WORK INSTRUCTION:
Exactly as they appear, write the lines from the one containing "none -> purple brick B6 level 2" to the final line of the entries, leaving pictures out.

- Opening Delimiter -

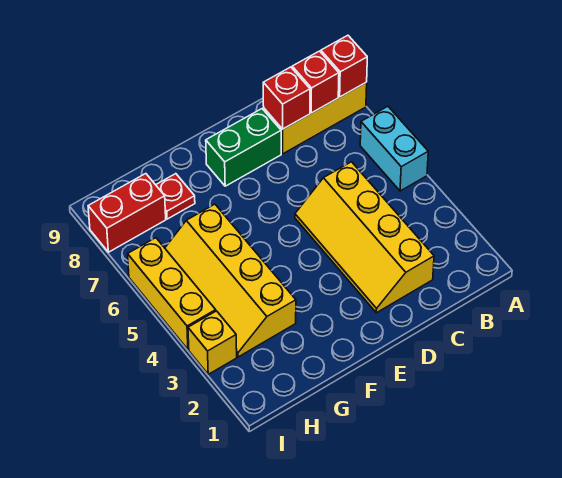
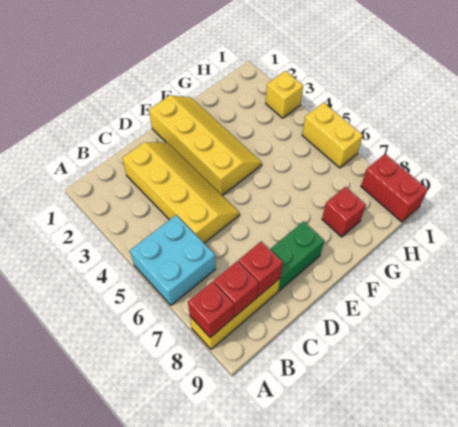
cyan brick A5:A6 level 1 -> cyan brick A5:B6 level 1
yellow slope G3:H6 level 1 top G -> yellow slope E1:F4 level 1 top E
red plate G8 level 1 -> red brick G8 level 1
red brick H8:I8 level 1 -> red brick I8:I9 level 1
yellow brick I4:I6 level 1 -> yellow brick I5:I6 level 1

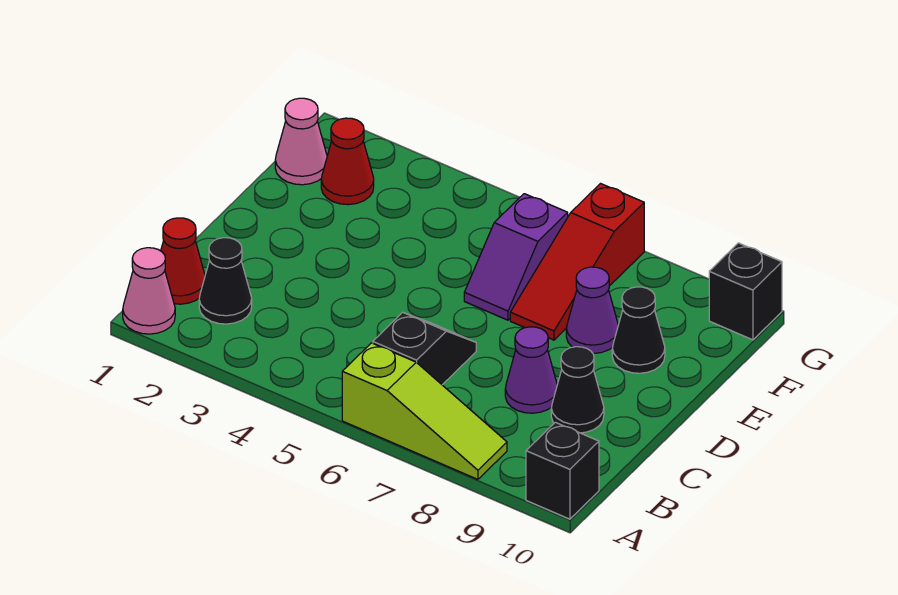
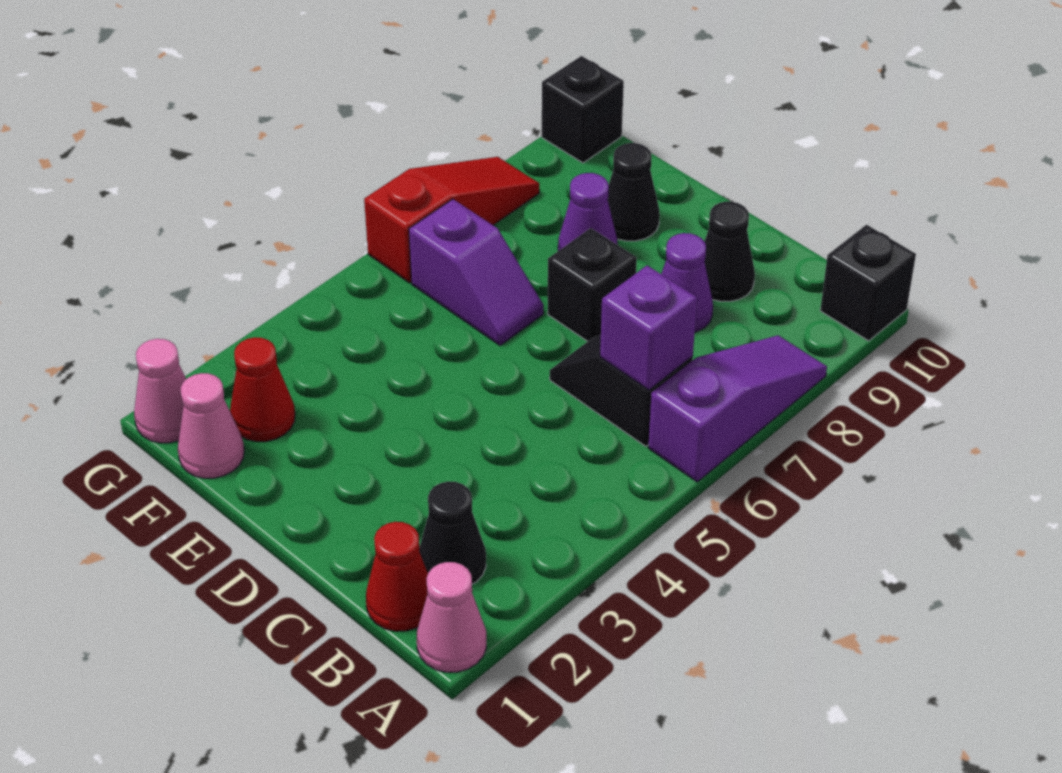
lime slope A6:A8 level 1 top 6 -> purple slope A6:A8 level 1 top 6
none -> purple brick B6 level 2
none -> black brick D7 level 1
red slope E7:G7 level 1 top G -> red slope G6:G8 level 1 top 6
none -> pink cone G1 level 1

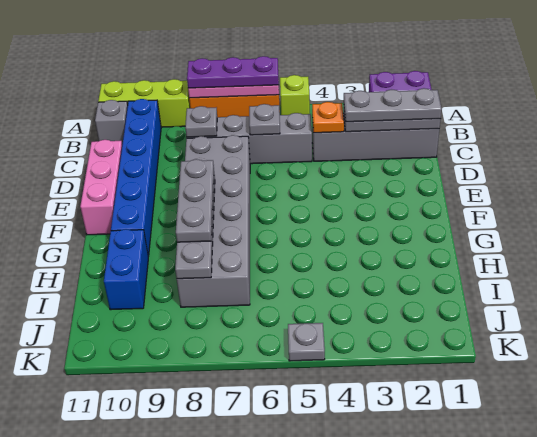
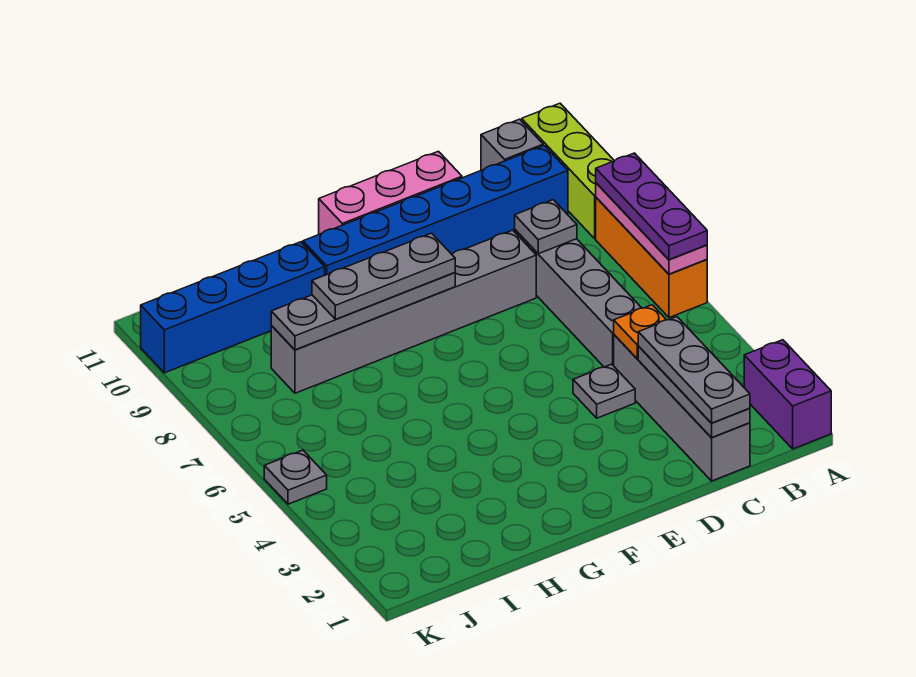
lime brick A5 level 1 -> none
grey plate C6 level 2 -> grey plate D4 level 1
grey brick D7:I8 level 1 -> grey brick D8:I8 level 1
blue brick H10:I10 level 1 -> blue brick H10:K10 level 1

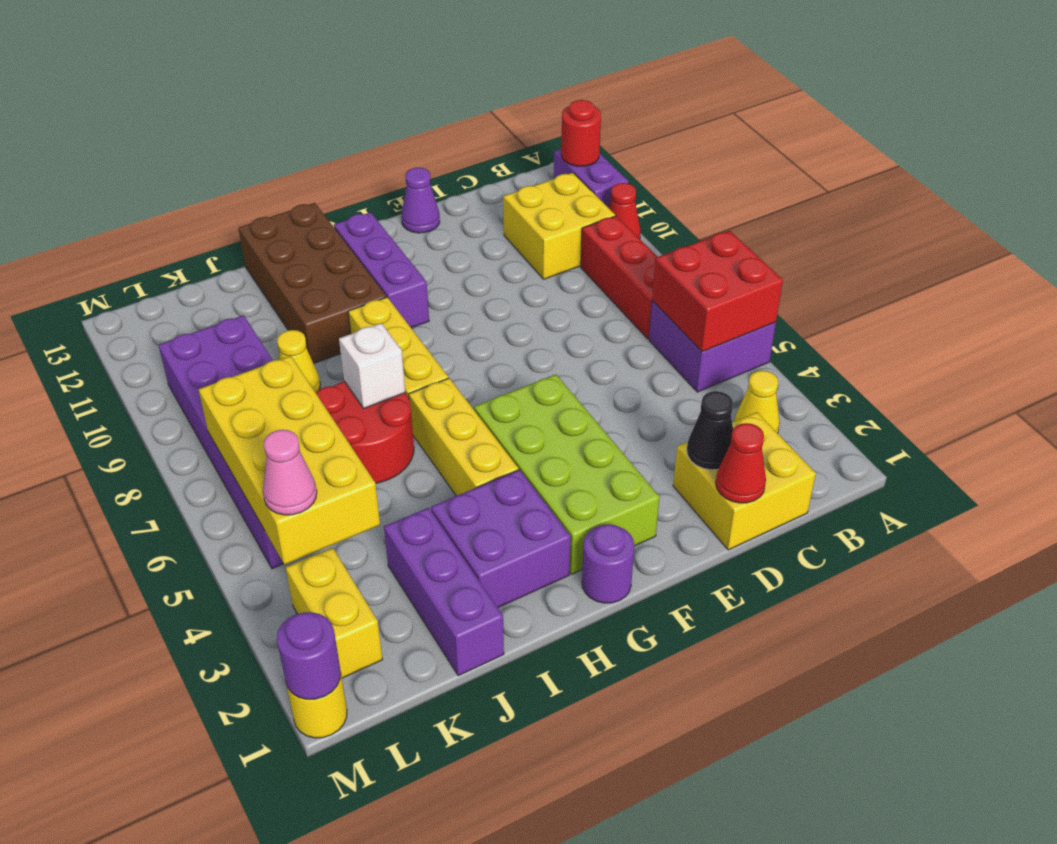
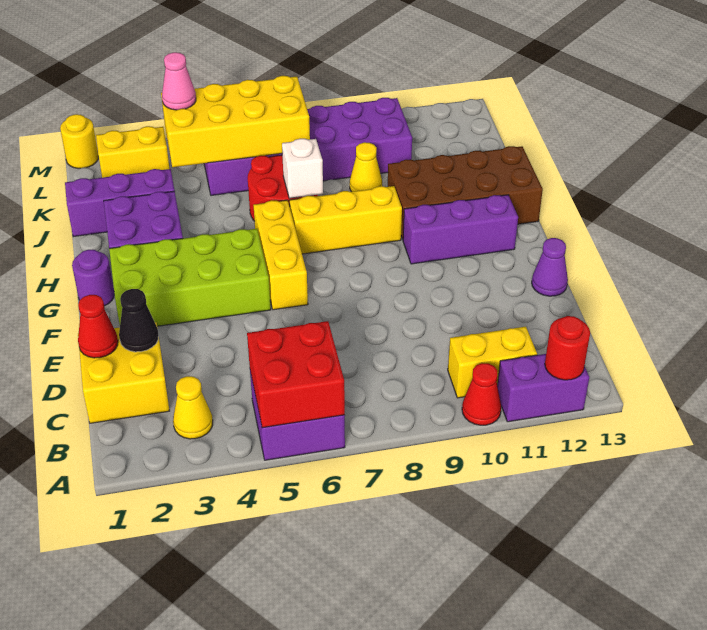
red brick B7:B9 level 1 -> none
yellow brick B10:C11 level 1 -> yellow brick B10:B11 level 1
yellow brick H4:H6 level 1 -> yellow brick F6:H6 level 1
purple round brick M1 level 2 -> none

- Closing Delimiter -

ANSWER SPACE:
none -> purple brick B6 level 2
none -> black brick D7 level 1
red slope E7:G7 level 1 top G -> red slope G6:G8 level 1 top 6
none -> pink cone G1 level 1

lime brick A5 level 1 -> none
grey plate C6 level 2 -> grey plate D4 level 1
grey brick D7:I8 level 1 -> grey brick D8:I8 level 1
blue brick H10:I10 level 1 -> blue brick H10:K10 level 1

red brick B7:B9 level 1 -> none
yellow brick B10:C11 level 1 -> yellow brick B10:B11 level 1
yellow brick H4:H6 level 1 -> yellow brick F6:H6 level 1
purple round brick M1 level 2 -> none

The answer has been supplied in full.